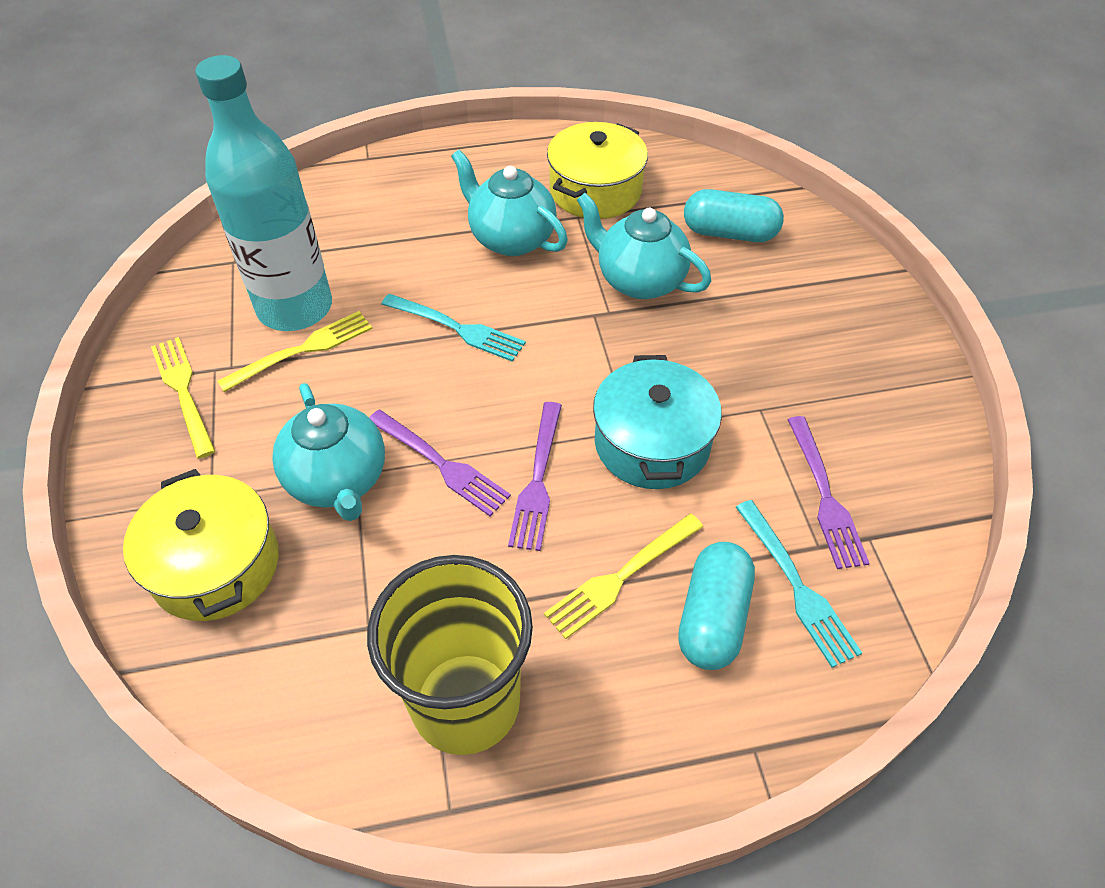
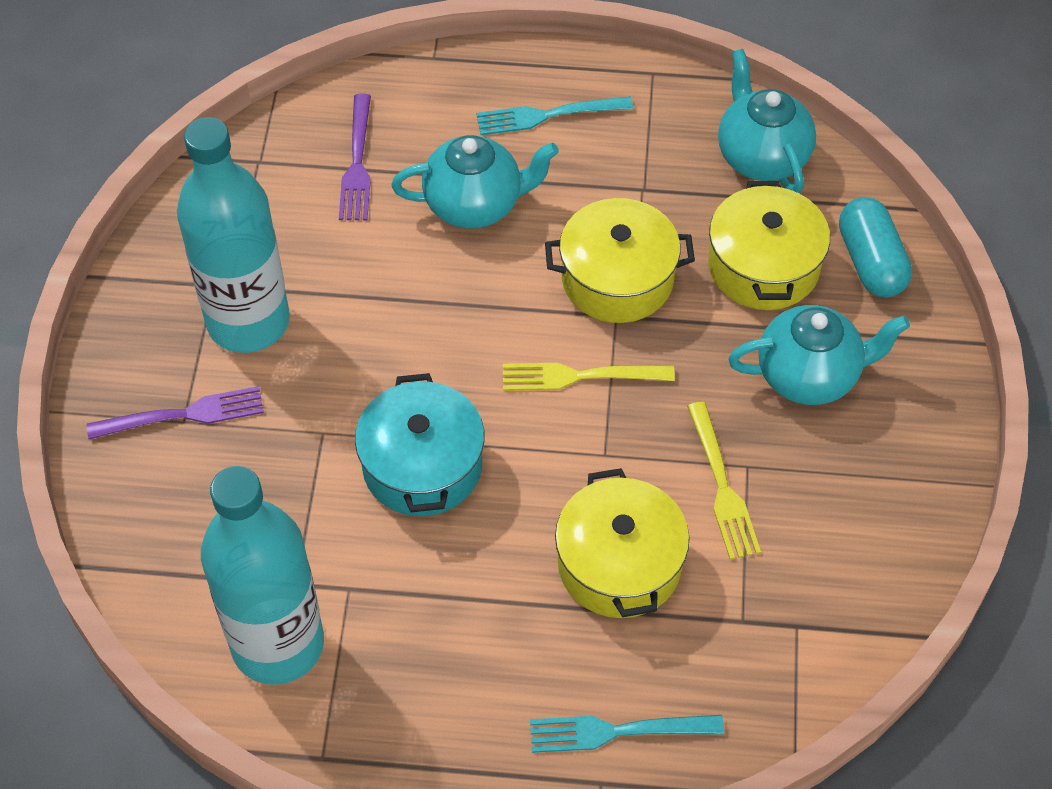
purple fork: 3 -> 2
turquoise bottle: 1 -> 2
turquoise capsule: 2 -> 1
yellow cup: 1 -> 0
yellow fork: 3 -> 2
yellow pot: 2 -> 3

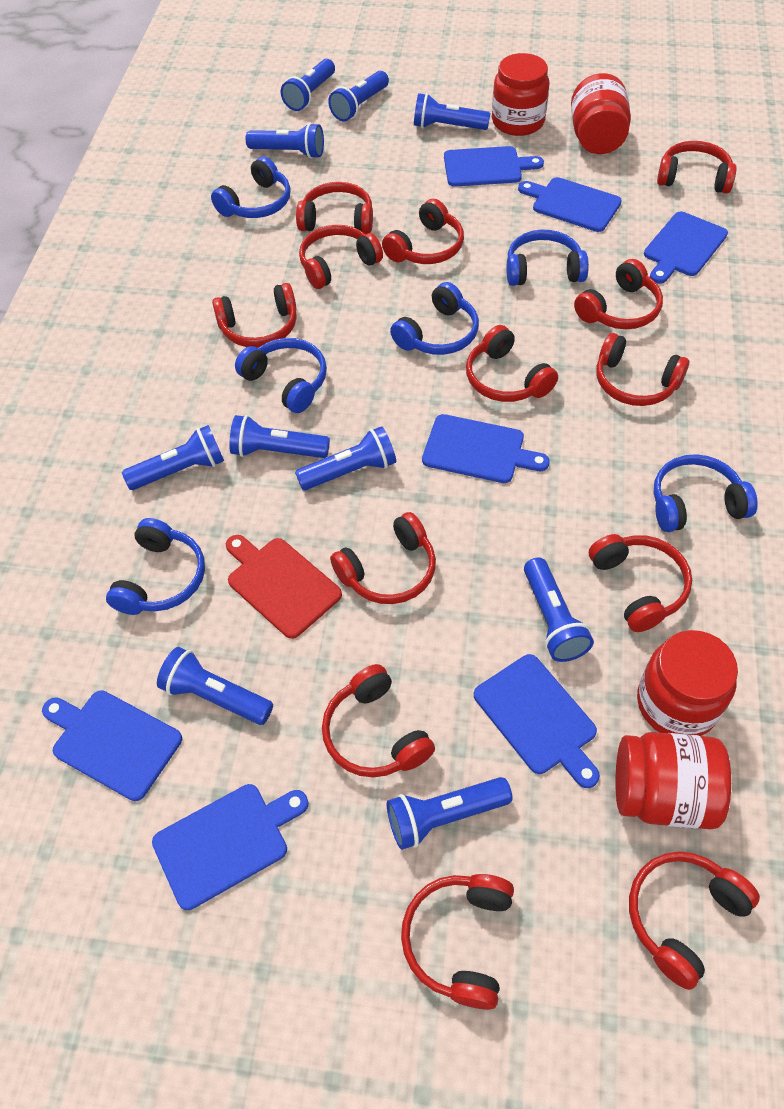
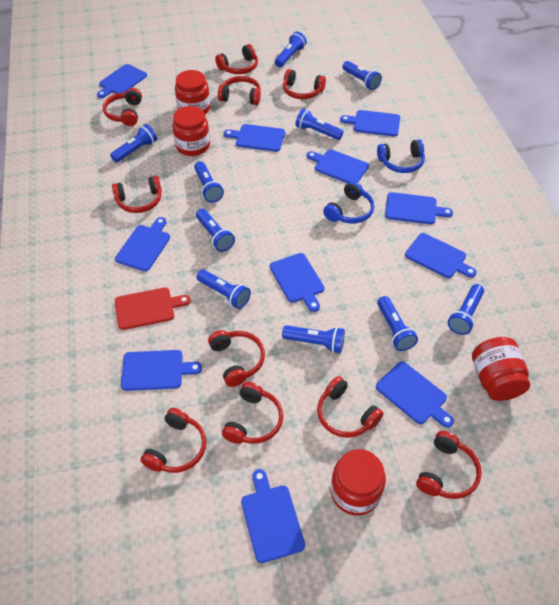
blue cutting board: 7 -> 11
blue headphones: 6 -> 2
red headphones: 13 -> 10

-*-

- Exercise -
Return the full listing above verbatim, please, but without its images.

- Your response -
purple fork: 3 -> 2
turquoise bottle: 1 -> 2
turquoise capsule: 2 -> 1
yellow cup: 1 -> 0
yellow fork: 3 -> 2
yellow pot: 2 -> 3

blue cutting board: 7 -> 11
blue headphones: 6 -> 2
red headphones: 13 -> 10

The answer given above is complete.